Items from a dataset
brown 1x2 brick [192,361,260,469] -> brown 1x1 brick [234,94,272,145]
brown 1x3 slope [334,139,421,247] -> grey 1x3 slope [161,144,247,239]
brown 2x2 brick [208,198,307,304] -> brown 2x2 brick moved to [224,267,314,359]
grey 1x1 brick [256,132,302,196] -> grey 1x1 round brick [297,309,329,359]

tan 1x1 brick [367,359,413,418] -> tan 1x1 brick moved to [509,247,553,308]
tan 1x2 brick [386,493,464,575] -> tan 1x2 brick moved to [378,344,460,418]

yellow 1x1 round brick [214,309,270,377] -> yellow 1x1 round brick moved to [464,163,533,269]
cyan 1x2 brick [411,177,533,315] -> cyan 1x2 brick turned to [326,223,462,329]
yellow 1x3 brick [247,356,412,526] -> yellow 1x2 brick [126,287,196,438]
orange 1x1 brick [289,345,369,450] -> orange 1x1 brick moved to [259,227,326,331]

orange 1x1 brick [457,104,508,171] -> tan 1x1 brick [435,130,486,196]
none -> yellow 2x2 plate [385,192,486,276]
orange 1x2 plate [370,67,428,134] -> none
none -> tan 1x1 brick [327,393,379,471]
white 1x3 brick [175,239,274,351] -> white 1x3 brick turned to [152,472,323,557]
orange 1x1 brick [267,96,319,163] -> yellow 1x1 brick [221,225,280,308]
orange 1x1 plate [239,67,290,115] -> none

### Assigned task
Your answer should be an exact transcription of the data above.

### Your solution
brown 1x2 brick [192,361,260,469] -> brown 1x1 brick [234,94,272,145]
brown 1x3 slope [334,139,421,247] -> grey 1x3 slope [161,144,247,239]
brown 2x2 brick [208,198,307,304] -> brown 2x2 brick moved to [224,267,314,359]
grey 1x1 brick [256,132,302,196] -> grey 1x1 round brick [297,309,329,359]

tan 1x1 brick [367,359,413,418] -> tan 1x1 brick moved to [509,247,553,308]
tan 1x2 brick [386,493,464,575] -> tan 1x2 brick moved to [378,344,460,418]

yellow 1x1 round brick [214,309,270,377] -> yellow 1x1 round brick moved to [464,163,533,269]
cyan 1x2 brick [411,177,533,315] -> cyan 1x2 brick turned to [326,223,462,329]
yellow 1x3 brick [247,356,412,526] -> yellow 1x2 brick [126,287,196,438]
orange 1x1 brick [289,345,369,450] -> orange 1x1 brick moved to [259,227,326,331]

orange 1x1 brick [457,104,508,171] -> tan 1x1 brick [435,130,486,196]
none -> yellow 2x2 plate [385,192,486,276]
orange 1x2 plate [370,67,428,134] -> none
none -> tan 1x1 brick [327,393,379,471]
white 1x3 brick [175,239,274,351] -> white 1x3 brick turned to [152,472,323,557]
orange 1x1 brick [267,96,319,163] -> yellow 1x1 brick [221,225,280,308]
orange 1x1 plate [239,67,290,115] -> none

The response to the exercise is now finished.